--- What is expected ---
Output the entries below exactly, from the first line to the line holding "Export - Writer: [1179,320,1517,514]", both included.

--- Raw data ---

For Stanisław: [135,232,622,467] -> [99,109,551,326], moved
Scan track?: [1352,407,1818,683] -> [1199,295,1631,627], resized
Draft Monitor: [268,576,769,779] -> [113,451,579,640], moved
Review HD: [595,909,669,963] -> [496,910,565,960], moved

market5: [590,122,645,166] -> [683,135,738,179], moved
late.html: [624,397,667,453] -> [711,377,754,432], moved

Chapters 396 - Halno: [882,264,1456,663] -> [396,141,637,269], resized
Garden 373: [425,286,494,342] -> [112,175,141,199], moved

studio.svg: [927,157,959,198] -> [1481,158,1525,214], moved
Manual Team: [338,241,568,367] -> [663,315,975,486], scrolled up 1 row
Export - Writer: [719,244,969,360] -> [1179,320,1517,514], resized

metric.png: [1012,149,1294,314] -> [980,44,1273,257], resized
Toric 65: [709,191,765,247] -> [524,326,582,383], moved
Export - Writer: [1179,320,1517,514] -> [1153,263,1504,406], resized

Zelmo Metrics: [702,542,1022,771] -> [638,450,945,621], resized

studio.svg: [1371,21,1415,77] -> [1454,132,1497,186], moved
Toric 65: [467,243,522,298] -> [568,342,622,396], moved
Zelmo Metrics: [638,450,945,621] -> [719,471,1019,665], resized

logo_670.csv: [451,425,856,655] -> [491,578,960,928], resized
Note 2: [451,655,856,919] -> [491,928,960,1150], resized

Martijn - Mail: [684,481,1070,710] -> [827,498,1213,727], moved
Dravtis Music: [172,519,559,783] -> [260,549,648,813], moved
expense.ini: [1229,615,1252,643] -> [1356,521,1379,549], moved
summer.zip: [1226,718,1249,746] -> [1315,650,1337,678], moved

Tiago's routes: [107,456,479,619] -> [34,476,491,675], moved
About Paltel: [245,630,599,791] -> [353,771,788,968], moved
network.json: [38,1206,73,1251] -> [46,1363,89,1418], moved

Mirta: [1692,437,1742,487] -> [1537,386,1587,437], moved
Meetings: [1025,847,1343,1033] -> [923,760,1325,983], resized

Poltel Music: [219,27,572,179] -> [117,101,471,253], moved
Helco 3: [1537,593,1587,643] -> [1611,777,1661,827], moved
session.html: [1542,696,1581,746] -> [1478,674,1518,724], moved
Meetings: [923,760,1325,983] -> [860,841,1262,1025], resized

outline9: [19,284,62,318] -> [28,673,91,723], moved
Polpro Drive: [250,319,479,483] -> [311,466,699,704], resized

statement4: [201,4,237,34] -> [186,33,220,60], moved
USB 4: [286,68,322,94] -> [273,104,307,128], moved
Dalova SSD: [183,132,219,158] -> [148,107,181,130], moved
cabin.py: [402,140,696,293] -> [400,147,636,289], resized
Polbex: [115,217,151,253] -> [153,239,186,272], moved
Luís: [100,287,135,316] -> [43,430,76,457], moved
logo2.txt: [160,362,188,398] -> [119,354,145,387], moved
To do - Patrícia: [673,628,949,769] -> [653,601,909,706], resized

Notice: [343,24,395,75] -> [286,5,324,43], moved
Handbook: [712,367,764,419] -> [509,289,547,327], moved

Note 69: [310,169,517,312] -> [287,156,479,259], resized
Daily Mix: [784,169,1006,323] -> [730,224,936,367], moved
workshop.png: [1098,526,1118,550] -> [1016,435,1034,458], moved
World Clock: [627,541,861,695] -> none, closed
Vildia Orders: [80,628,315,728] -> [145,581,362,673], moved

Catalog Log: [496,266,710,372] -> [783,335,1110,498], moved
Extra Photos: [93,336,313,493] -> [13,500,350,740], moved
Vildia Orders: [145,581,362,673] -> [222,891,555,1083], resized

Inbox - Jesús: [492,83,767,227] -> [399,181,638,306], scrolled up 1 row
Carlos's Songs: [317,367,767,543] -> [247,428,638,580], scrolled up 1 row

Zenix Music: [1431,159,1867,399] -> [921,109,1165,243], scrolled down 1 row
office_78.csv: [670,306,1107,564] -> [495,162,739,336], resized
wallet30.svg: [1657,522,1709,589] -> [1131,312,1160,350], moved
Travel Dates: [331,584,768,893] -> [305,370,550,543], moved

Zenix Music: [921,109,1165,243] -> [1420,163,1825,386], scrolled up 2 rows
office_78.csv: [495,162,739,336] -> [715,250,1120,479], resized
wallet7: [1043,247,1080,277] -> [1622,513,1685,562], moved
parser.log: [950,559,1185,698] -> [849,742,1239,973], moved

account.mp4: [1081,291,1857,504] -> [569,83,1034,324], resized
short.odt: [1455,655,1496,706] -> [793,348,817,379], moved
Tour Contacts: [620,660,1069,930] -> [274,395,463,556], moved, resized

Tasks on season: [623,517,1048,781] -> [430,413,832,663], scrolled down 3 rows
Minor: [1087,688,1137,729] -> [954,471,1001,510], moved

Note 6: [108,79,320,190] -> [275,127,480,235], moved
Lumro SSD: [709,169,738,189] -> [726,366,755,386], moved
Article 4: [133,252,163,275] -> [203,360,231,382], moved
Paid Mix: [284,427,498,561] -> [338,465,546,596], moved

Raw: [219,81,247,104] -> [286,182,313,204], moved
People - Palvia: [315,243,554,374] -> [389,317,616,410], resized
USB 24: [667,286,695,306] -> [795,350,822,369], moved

--- Answer space ---
For Stanisław: [135,232,622,467] -> [99,109,551,326], moved
Scan track?: [1352,407,1818,683] -> [1199,295,1631,627], resized
Draft Monitor: [268,576,769,779] -> [113,451,579,640], moved
Review HD: [595,909,669,963] -> [496,910,565,960], moved

market5: [590,122,645,166] -> [683,135,738,179], moved
late.html: [624,397,667,453] -> [711,377,754,432], moved

Chapters 396 - Halno: [882,264,1456,663] -> [396,141,637,269], resized
Garden 373: [425,286,494,342] -> [112,175,141,199], moved

studio.svg: [927,157,959,198] -> [1481,158,1525,214], moved
Manual Team: [338,241,568,367] -> [663,315,975,486], scrolled up 1 row
Export - Writer: [719,244,969,360] -> [1179,320,1517,514], resized

metric.png: [1012,149,1294,314] -> [980,44,1273,257], resized
Toric 65: [709,191,765,247] -> [524,326,582,383], moved
Export - Writer: [1179,320,1517,514] -> [1153,263,1504,406], resized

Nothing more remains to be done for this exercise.